Write the data out again exactly, with every picture removed.

[Building localization records]
==*==
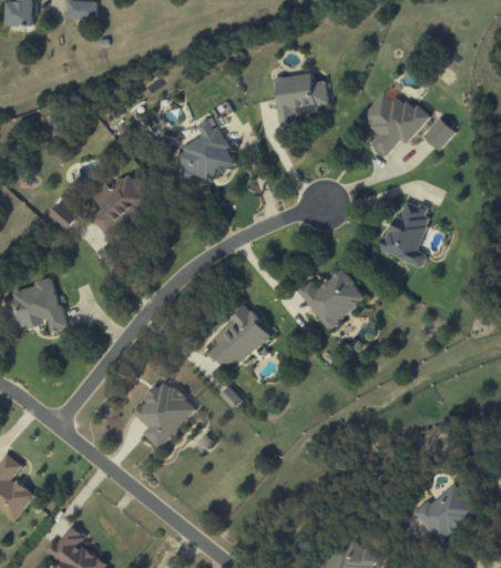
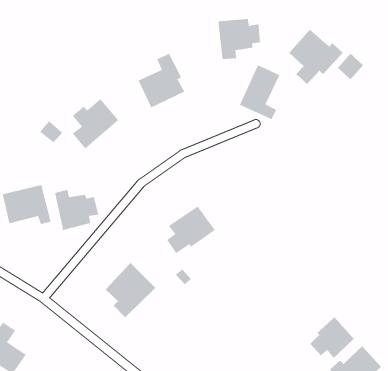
building: [381,199,433,268] -> [239,64,281,120]
building: [298,268,367,328] -> none
building: none -> [54,189,99,231]
building: none -> [309,317,355,359]

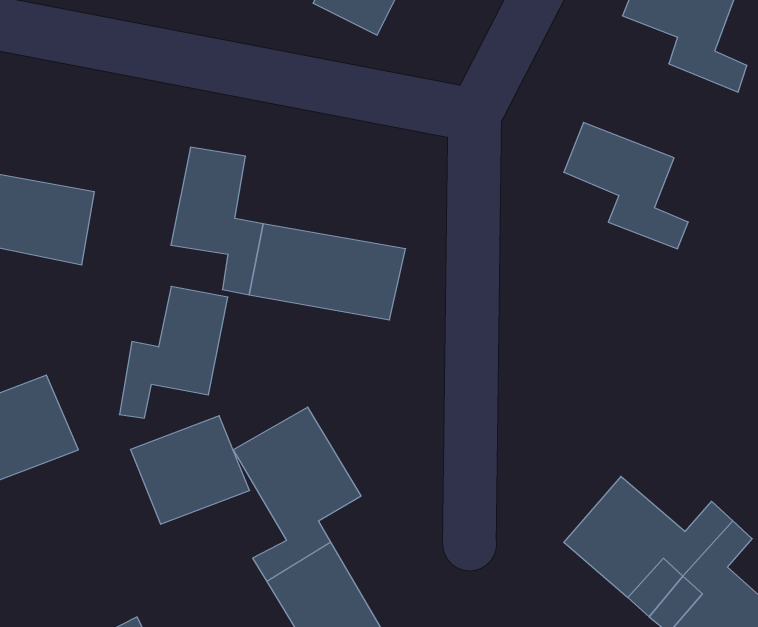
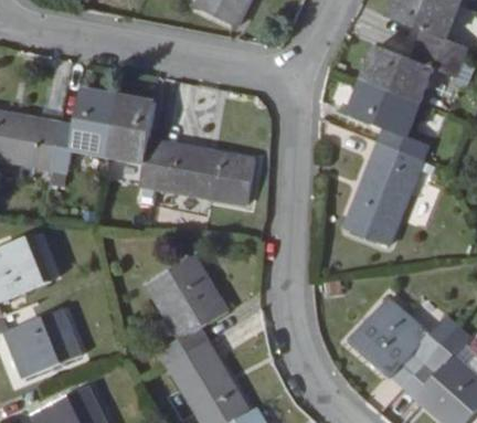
building: none -> [363,44,459,103]
building: none -> [346,142,422,244]
building: [119,286,228,418] -> [52,89,119,171]
building: [130,416,250,524] -> [7,310,81,378]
==*==
# Task answer
building: [381,199,433,268] -> [239,64,281,120]
building: [298,268,367,328] -> none
building: none -> [54,189,99,231]
building: none -> [309,317,355,359]

building: none -> [363,44,459,103]
building: none -> [346,142,422,244]
building: [119,286,228,418] -> [52,89,119,171]
building: [130,416,250,524] -> [7,310,81,378]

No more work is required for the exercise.